# Task:
Of all the lines in the entries below, give again exactly those starting at the line containing "camera: 10 degrees right, 5 degrees up" and ending at the line containing "pink shoe [575,334,701,411]", both ends included, and no others.

----------

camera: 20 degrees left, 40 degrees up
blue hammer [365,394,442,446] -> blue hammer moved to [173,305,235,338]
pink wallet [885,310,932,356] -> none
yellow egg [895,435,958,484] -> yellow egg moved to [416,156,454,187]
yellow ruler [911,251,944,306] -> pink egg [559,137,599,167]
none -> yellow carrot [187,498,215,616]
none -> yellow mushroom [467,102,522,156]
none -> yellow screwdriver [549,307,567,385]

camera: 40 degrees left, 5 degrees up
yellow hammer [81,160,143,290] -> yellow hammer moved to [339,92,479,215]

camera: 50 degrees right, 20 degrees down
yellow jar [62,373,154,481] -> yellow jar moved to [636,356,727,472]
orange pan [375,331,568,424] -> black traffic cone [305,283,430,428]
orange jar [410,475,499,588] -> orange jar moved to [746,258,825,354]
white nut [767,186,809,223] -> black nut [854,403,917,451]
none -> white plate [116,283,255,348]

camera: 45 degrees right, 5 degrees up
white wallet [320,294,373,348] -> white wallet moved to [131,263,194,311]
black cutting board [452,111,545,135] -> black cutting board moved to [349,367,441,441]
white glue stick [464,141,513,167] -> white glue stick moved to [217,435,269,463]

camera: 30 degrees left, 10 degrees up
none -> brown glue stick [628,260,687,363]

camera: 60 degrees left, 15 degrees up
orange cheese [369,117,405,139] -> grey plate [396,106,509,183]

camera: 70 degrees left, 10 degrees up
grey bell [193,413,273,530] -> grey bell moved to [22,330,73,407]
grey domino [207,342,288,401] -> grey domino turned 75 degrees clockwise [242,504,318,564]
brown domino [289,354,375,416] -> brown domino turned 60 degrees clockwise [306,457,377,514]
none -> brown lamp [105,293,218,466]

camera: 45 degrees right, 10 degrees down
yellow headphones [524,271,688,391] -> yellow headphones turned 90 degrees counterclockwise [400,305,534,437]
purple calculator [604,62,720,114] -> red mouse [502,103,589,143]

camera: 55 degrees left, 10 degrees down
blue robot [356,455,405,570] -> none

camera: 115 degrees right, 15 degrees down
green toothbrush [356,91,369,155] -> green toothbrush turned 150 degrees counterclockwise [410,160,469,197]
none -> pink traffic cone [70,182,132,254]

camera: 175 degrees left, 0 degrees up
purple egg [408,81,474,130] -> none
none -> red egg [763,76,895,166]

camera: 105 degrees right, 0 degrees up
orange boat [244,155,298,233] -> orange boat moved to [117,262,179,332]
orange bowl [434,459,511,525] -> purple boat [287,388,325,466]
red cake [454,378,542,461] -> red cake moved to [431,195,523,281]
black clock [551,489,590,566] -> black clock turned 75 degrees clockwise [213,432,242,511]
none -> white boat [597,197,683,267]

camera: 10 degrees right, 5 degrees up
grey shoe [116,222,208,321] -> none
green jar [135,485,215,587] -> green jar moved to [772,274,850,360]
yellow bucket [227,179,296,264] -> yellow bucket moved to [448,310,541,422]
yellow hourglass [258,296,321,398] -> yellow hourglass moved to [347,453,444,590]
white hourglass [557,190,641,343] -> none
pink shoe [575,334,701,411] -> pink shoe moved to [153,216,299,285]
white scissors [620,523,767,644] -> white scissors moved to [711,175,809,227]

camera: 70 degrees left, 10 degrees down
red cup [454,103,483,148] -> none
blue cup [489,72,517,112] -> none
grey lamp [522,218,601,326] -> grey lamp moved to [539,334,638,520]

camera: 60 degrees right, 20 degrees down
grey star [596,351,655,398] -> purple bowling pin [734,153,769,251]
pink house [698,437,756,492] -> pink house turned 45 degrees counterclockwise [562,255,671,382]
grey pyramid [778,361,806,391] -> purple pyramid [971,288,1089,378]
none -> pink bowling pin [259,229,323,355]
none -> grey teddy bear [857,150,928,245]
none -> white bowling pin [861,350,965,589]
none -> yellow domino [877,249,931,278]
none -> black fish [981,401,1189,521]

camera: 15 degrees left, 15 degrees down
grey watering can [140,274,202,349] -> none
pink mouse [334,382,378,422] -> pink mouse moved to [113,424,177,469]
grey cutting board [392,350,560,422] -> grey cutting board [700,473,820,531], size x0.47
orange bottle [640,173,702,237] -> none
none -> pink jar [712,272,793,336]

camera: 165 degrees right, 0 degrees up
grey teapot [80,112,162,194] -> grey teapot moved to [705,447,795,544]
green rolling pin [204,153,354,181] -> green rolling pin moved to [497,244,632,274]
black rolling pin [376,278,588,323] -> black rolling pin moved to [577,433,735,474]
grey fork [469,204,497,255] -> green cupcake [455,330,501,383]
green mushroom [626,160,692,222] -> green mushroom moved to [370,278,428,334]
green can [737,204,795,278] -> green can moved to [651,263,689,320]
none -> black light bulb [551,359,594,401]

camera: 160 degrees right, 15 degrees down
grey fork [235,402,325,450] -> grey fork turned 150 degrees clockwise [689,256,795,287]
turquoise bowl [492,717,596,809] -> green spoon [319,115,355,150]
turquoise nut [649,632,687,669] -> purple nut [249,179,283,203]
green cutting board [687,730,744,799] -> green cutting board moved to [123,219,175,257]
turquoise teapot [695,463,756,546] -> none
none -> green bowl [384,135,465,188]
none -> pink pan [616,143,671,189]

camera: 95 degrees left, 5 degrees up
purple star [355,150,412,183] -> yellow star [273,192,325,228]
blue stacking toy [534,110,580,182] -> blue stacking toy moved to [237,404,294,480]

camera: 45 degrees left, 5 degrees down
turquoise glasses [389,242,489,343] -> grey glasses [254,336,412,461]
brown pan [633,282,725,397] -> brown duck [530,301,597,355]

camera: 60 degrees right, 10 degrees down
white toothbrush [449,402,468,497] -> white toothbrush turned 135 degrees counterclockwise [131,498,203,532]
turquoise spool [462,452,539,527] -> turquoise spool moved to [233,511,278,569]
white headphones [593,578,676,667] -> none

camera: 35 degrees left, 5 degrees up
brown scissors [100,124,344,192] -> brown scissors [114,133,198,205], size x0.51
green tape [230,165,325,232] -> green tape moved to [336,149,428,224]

----------

# Written solution:
camera: 10 degrees right, 5 degrees up
grey shoe [116,222,208,321] -> none
green jar [135,485,215,587] -> green jar moved to [772,274,850,360]
yellow bucket [227,179,296,264] -> yellow bucket moved to [448,310,541,422]
yellow hourglass [258,296,321,398] -> yellow hourglass moved to [347,453,444,590]
white hourglass [557,190,641,343] -> none
pink shoe [575,334,701,411] -> pink shoe moved to [153,216,299,285]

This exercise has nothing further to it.